Task statement: Could you output every line of the material as a numbered list, skipping any blank lines and leaving the pictures out?

Records:
* start *

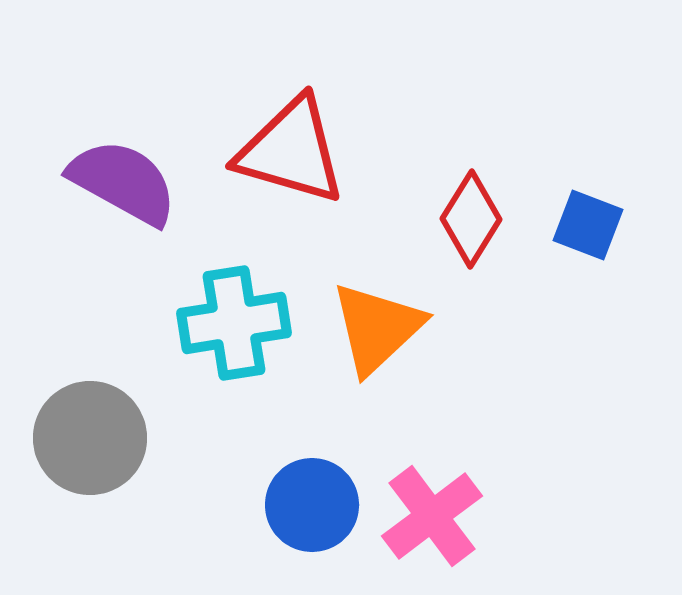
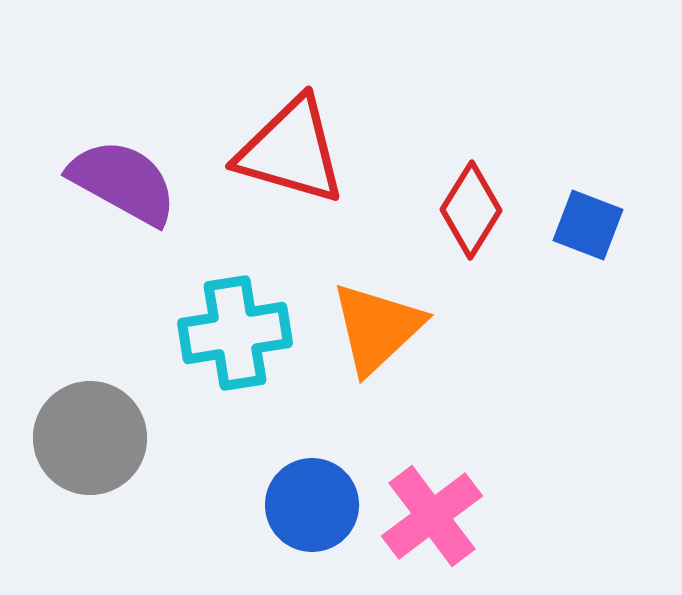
red diamond: moved 9 px up
cyan cross: moved 1 px right, 10 px down
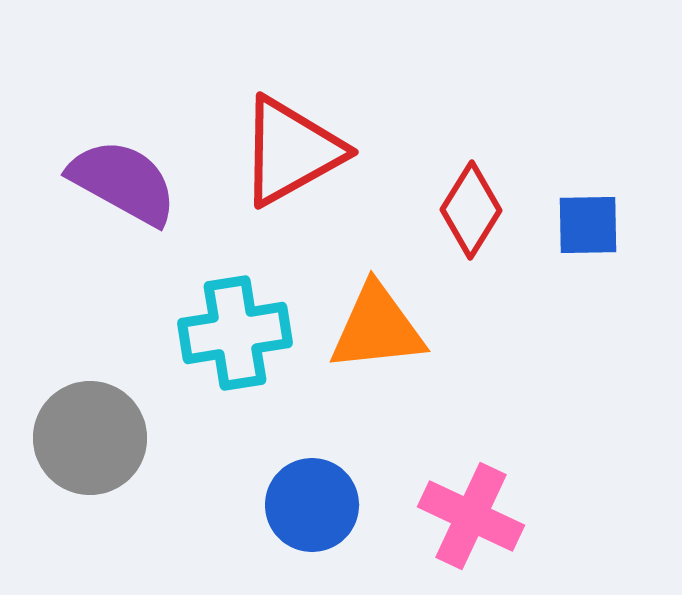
red triangle: rotated 45 degrees counterclockwise
blue square: rotated 22 degrees counterclockwise
orange triangle: rotated 37 degrees clockwise
pink cross: moved 39 px right; rotated 28 degrees counterclockwise
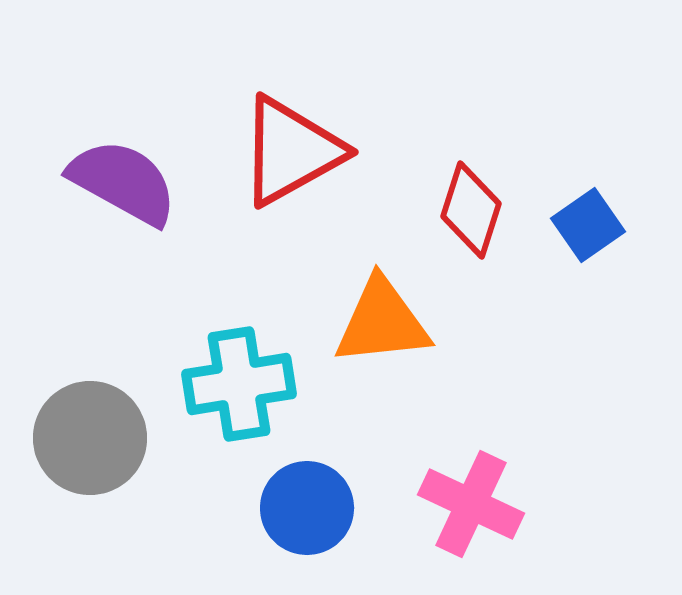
red diamond: rotated 14 degrees counterclockwise
blue square: rotated 34 degrees counterclockwise
orange triangle: moved 5 px right, 6 px up
cyan cross: moved 4 px right, 51 px down
blue circle: moved 5 px left, 3 px down
pink cross: moved 12 px up
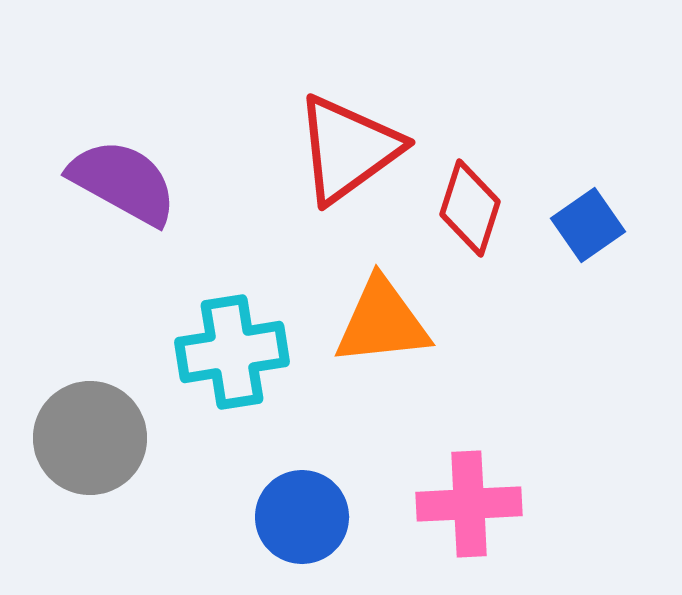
red triangle: moved 57 px right, 2 px up; rotated 7 degrees counterclockwise
red diamond: moved 1 px left, 2 px up
cyan cross: moved 7 px left, 32 px up
pink cross: moved 2 px left; rotated 28 degrees counterclockwise
blue circle: moved 5 px left, 9 px down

* end *

The answer:
1. red diamond: moved 9 px up
2. cyan cross: moved 1 px right, 10 px down
3. red triangle: rotated 45 degrees counterclockwise
4. blue square: rotated 22 degrees counterclockwise
5. orange triangle: rotated 37 degrees clockwise
6. pink cross: moved 39 px right; rotated 28 degrees counterclockwise
7. red diamond: rotated 14 degrees counterclockwise
8. blue square: rotated 34 degrees counterclockwise
9. orange triangle: moved 5 px right, 6 px up
10. cyan cross: moved 4 px right, 51 px down
11. blue circle: moved 5 px left, 3 px down
12. pink cross: moved 12 px up
13. red triangle: moved 57 px right, 2 px up; rotated 7 degrees counterclockwise
14. red diamond: moved 1 px left, 2 px up
15. cyan cross: moved 7 px left, 32 px up
16. pink cross: moved 2 px left; rotated 28 degrees counterclockwise
17. blue circle: moved 5 px left, 9 px down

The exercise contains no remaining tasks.